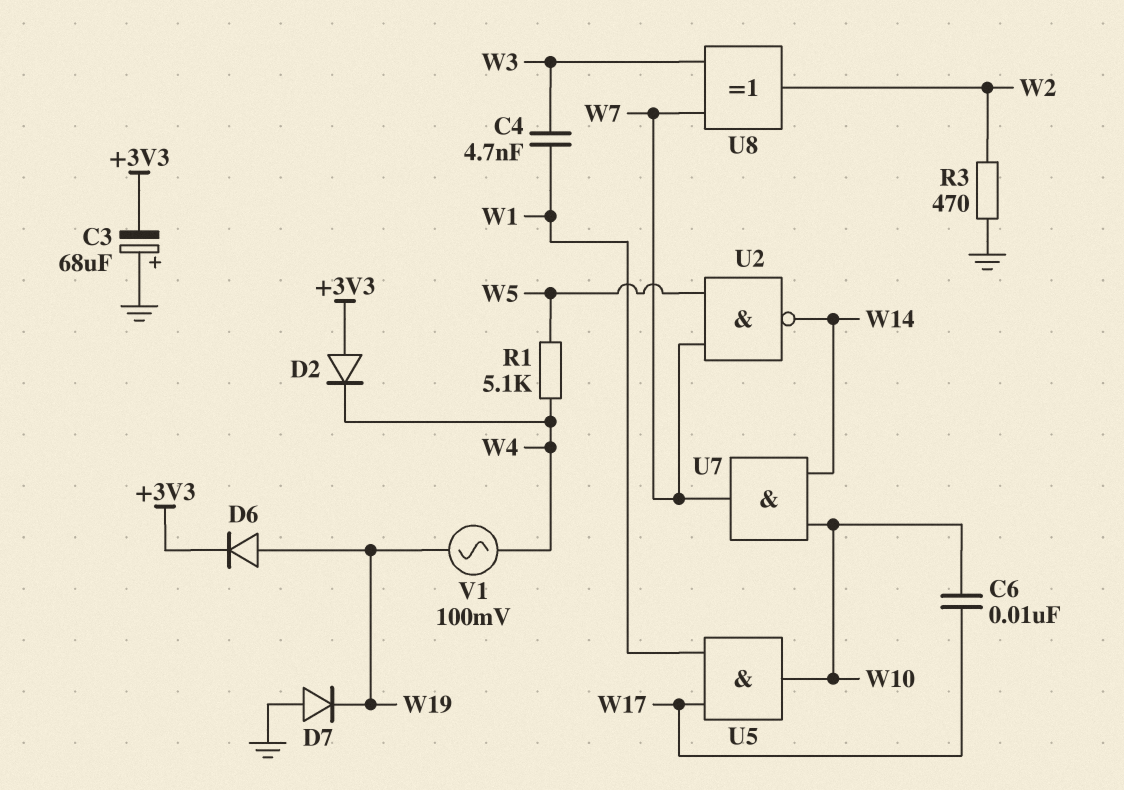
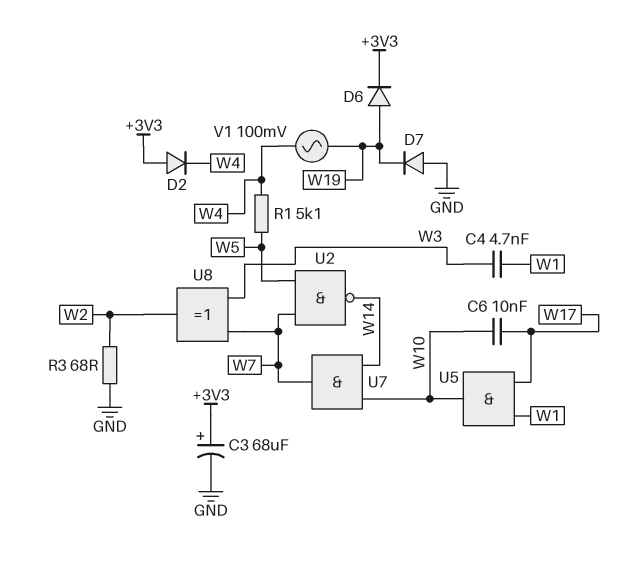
C3: 68uF (plus GND, minus +3V3) -> 68uF (plus +3V3, minus GND)
R3: 470 (GND, W2) -> 68 (GND, W2)

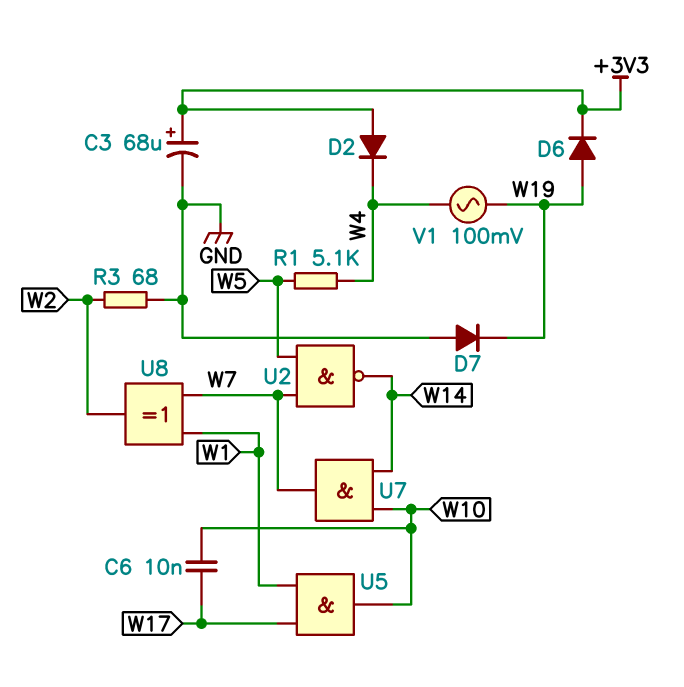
C4: 4.7nF (W1, W3) -> none
U8: XOR (in W3, in W7, out W2) -> XOR (in W1, in W7, out W2)

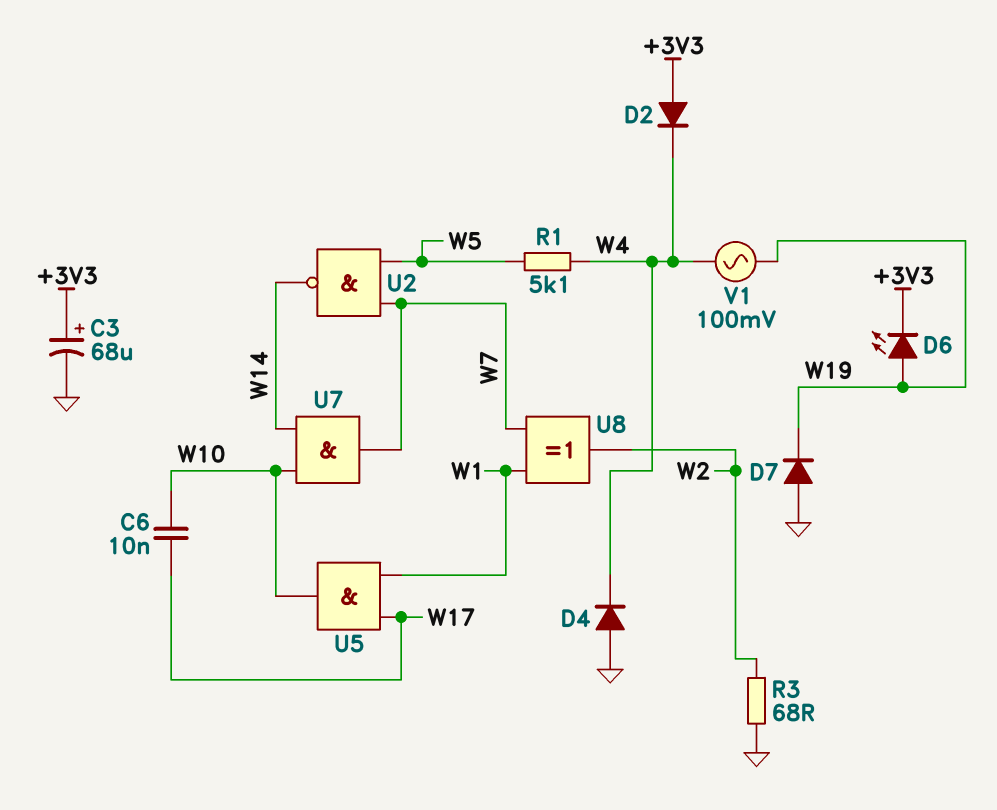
D4: none -> diode (A GND, K W4)
D6: diode (A W19, K +3V3) -> LED (A W19, K +3V3)

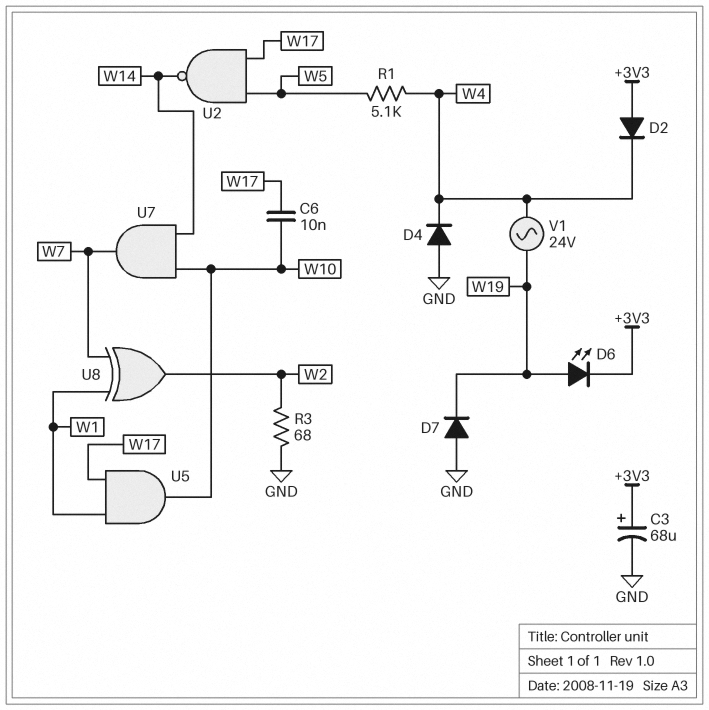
U2: NAND (in W5, in W7, out W14) -> NAND (in W5, in W17, out W14)
V1: AC 100mV (W4, W19) -> AC 24V (W4, W19)

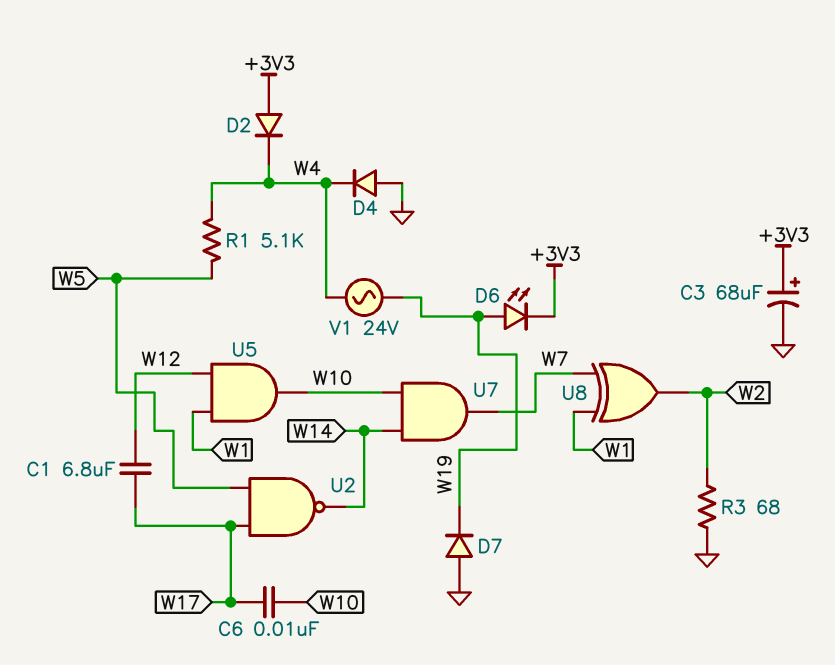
C1: none -> 6.8uF (W12, W17)
U5: AND (in W1, in W17, out W10) -> AND (in W1, in W12, out W10)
--- --- ---
**ABOUT THIS EXERCISE**
This task calls for the lines from the line containing "D4: none -> diode (A GND, K W4)" through the end of the listing, set down exactly and only, with pictures omitted.

**RESPONSE TO THE EXERCISE**
D4: none -> diode (A GND, K W4)
D6: diode (A W19, K +3V3) -> LED (A W19, K +3V3)

U2: NAND (in W5, in W7, out W14) -> NAND (in W5, in W17, out W14)
V1: AC 100mV (W4, W19) -> AC 24V (W4, W19)

C1: none -> 6.8uF (W12, W17)
U5: AND (in W1, in W17, out W10) -> AND (in W1, in W12, out W10)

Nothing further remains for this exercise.